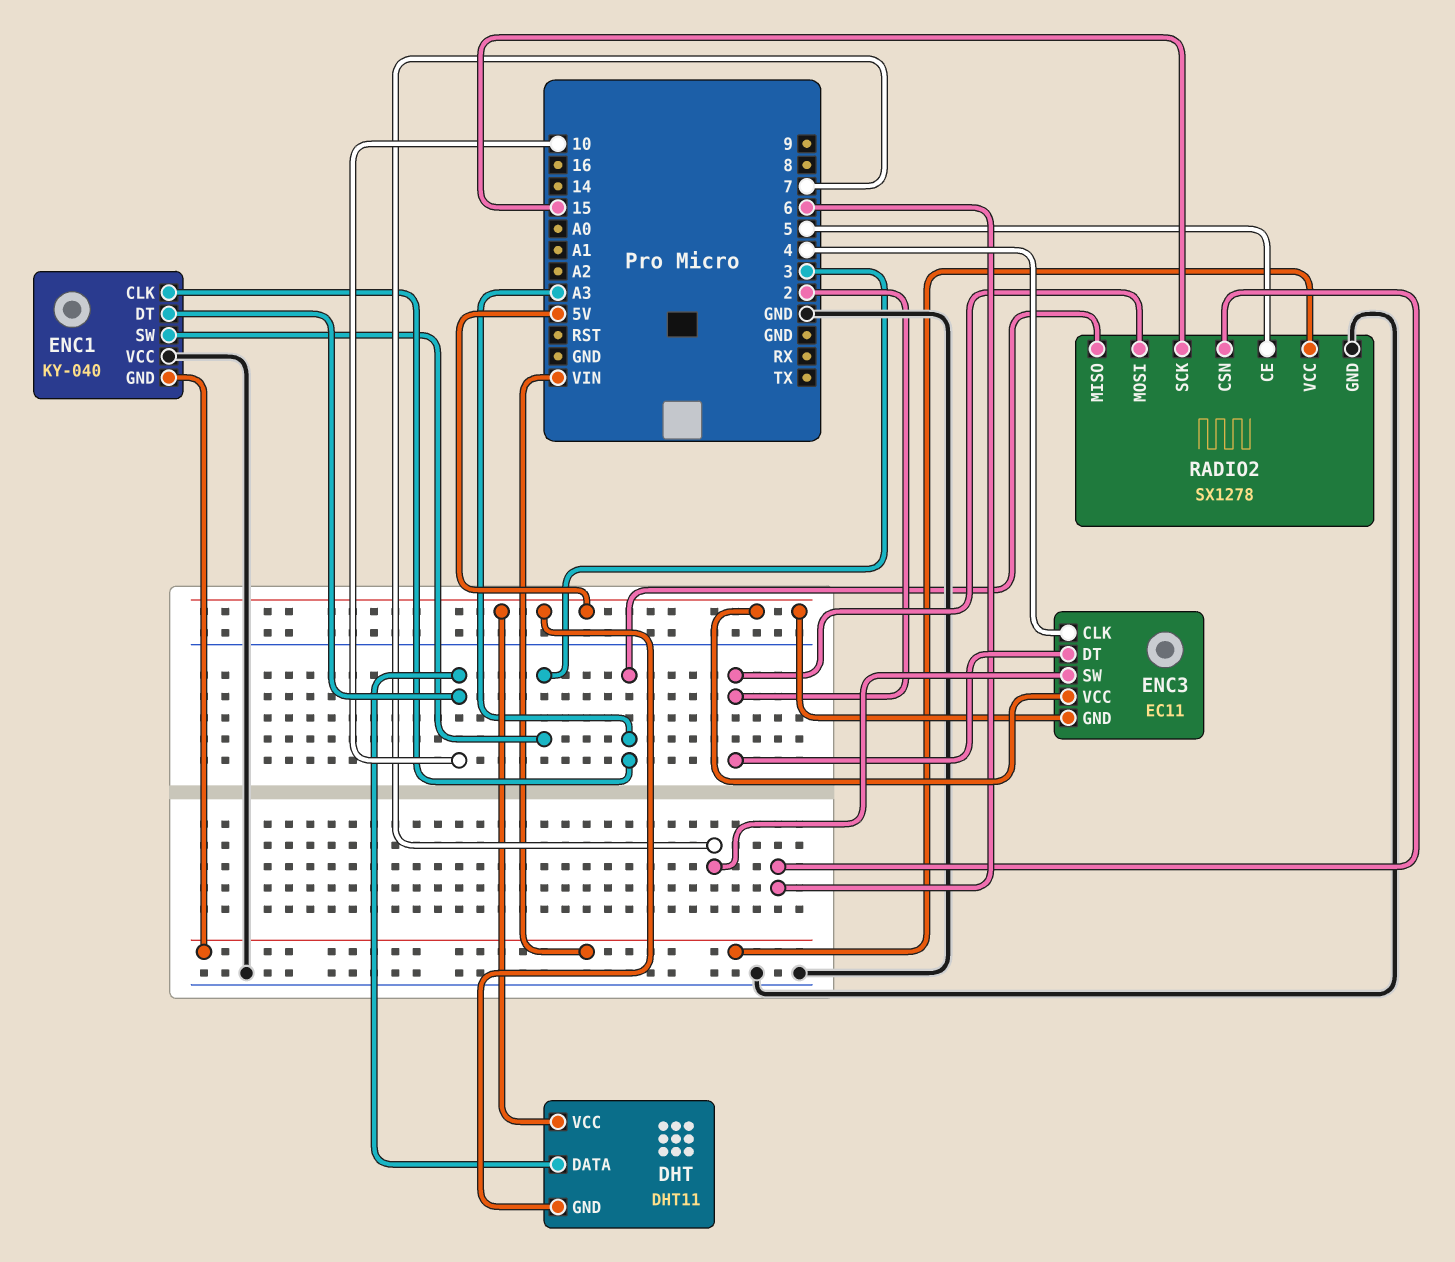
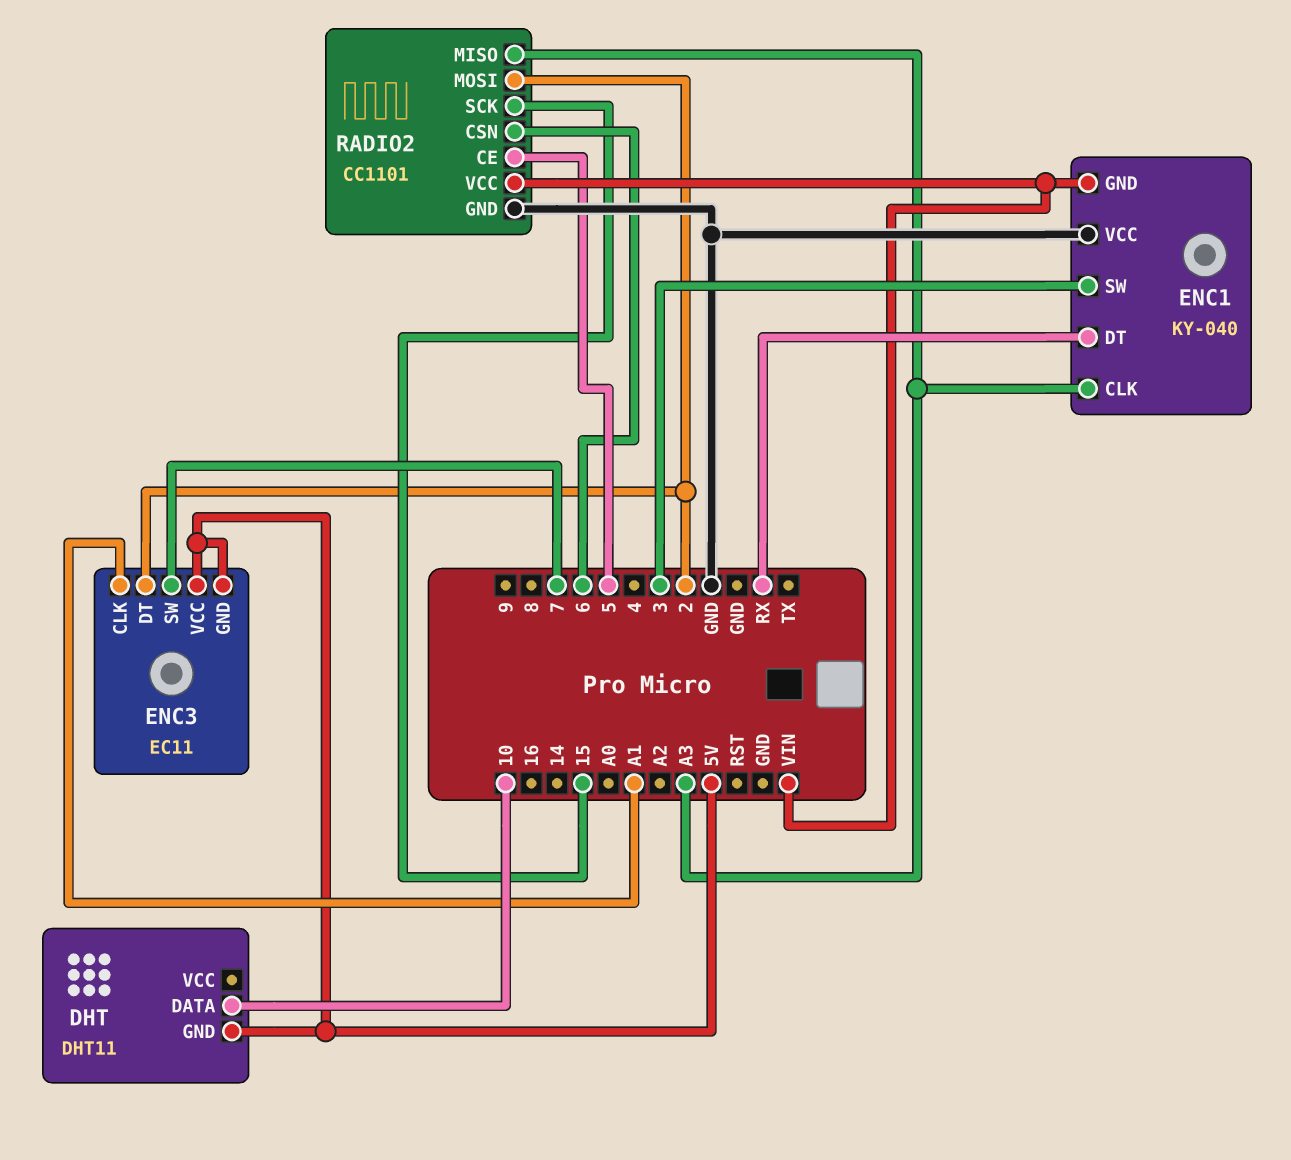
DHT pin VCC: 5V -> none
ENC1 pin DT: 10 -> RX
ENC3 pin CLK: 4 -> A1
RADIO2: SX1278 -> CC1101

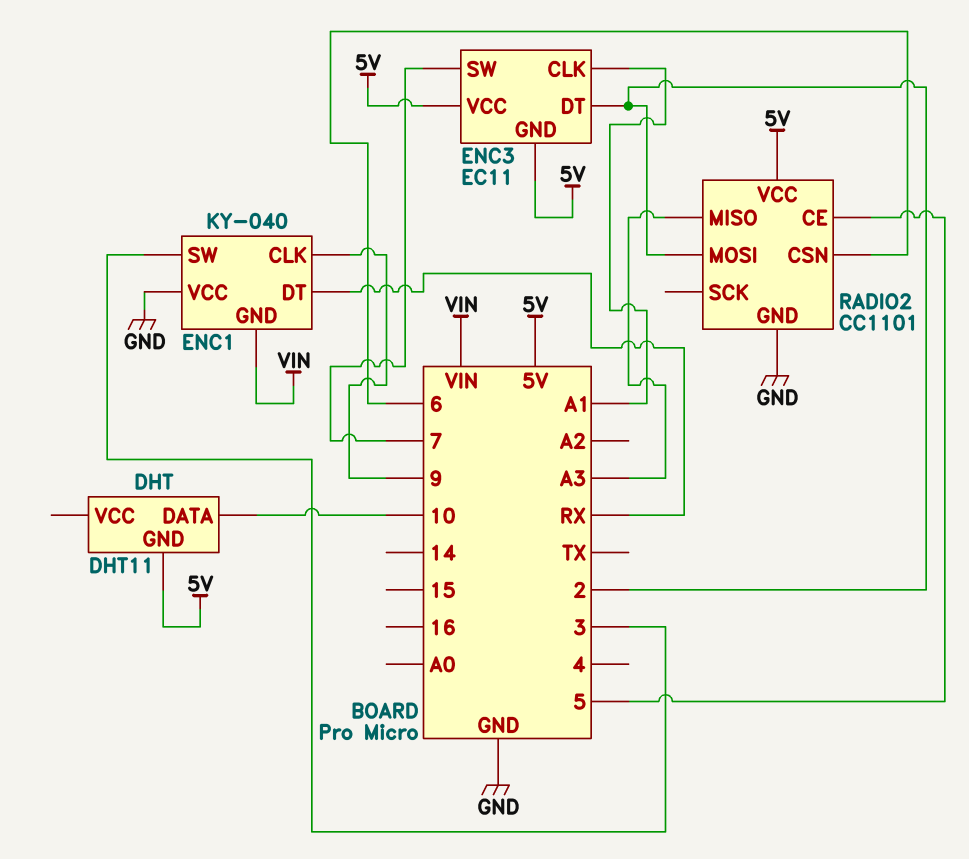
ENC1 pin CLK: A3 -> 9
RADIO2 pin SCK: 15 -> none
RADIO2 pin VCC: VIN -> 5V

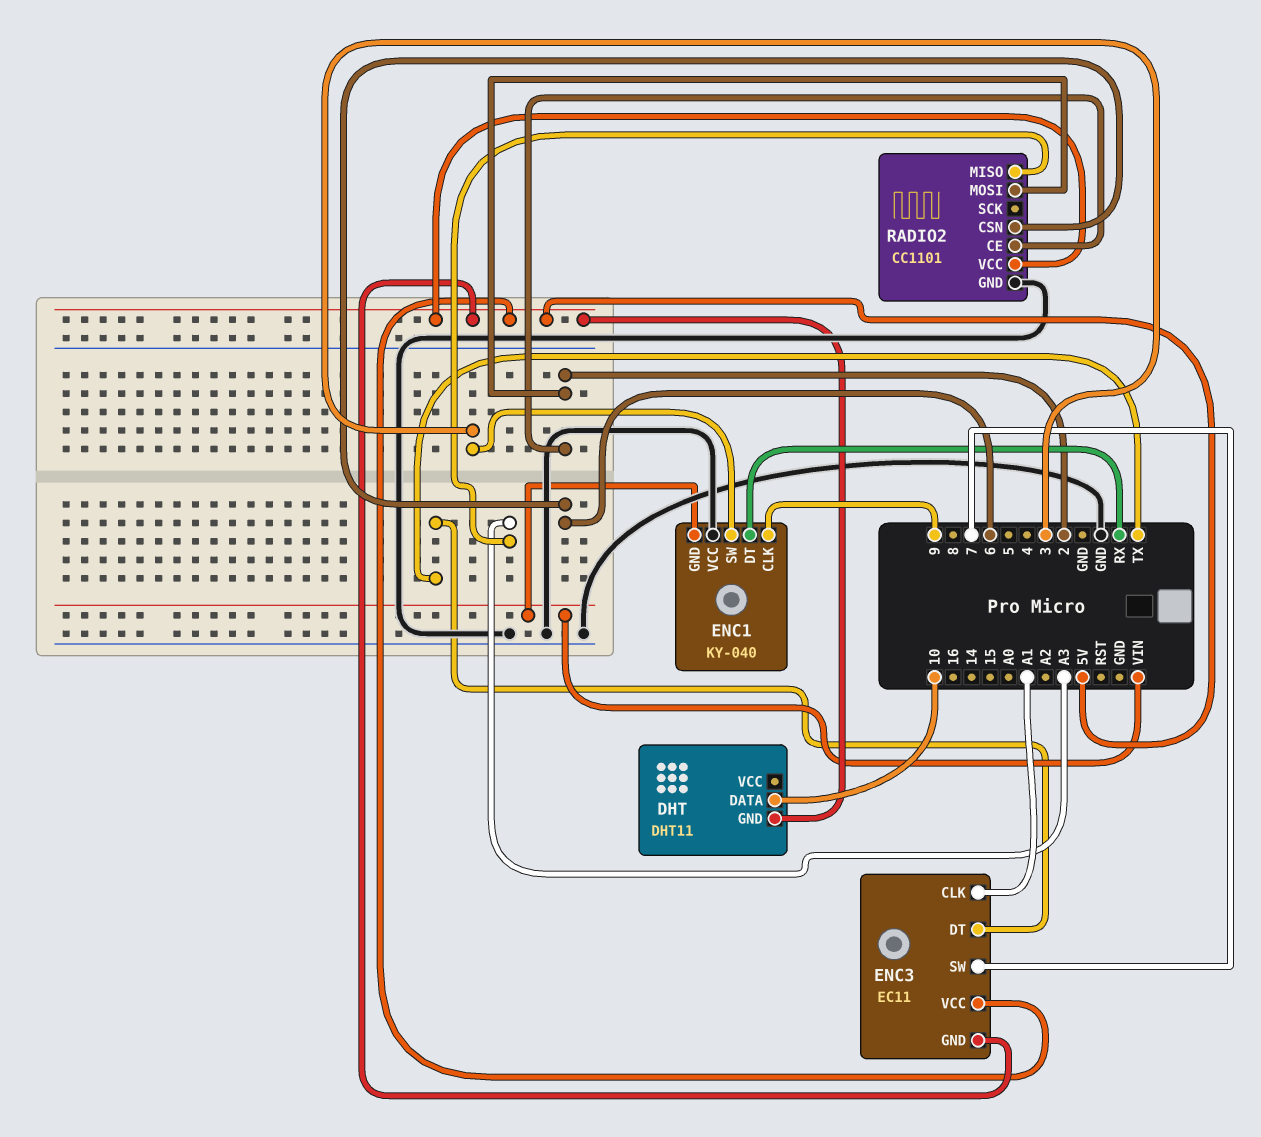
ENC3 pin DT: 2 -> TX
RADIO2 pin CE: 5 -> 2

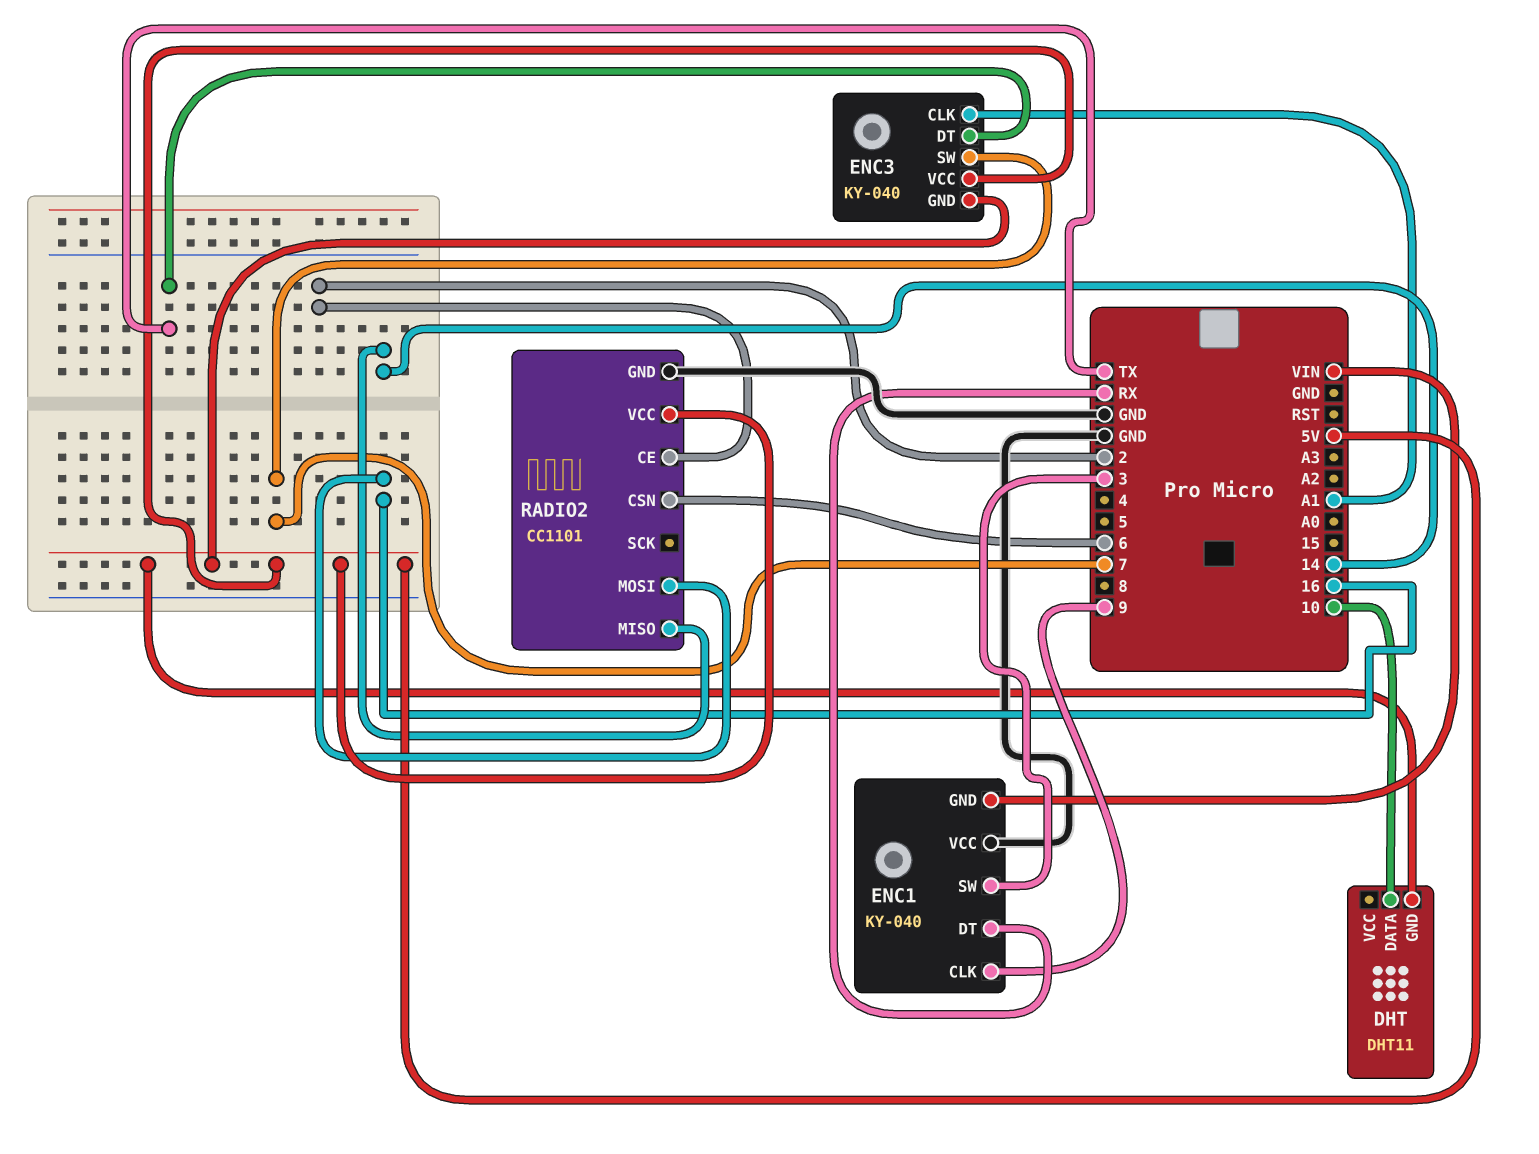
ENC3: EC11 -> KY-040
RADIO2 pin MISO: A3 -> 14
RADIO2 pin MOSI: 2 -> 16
┄┄┄┄┄┄┄┄┄┄┄┄┄┄┄┄┄┄┄┄
Your answer should consist of the lines of the listing that contain "none", copied as they stand.

DHT pin VCC: 5V -> none
RADIO2 pin SCK: 15 -> none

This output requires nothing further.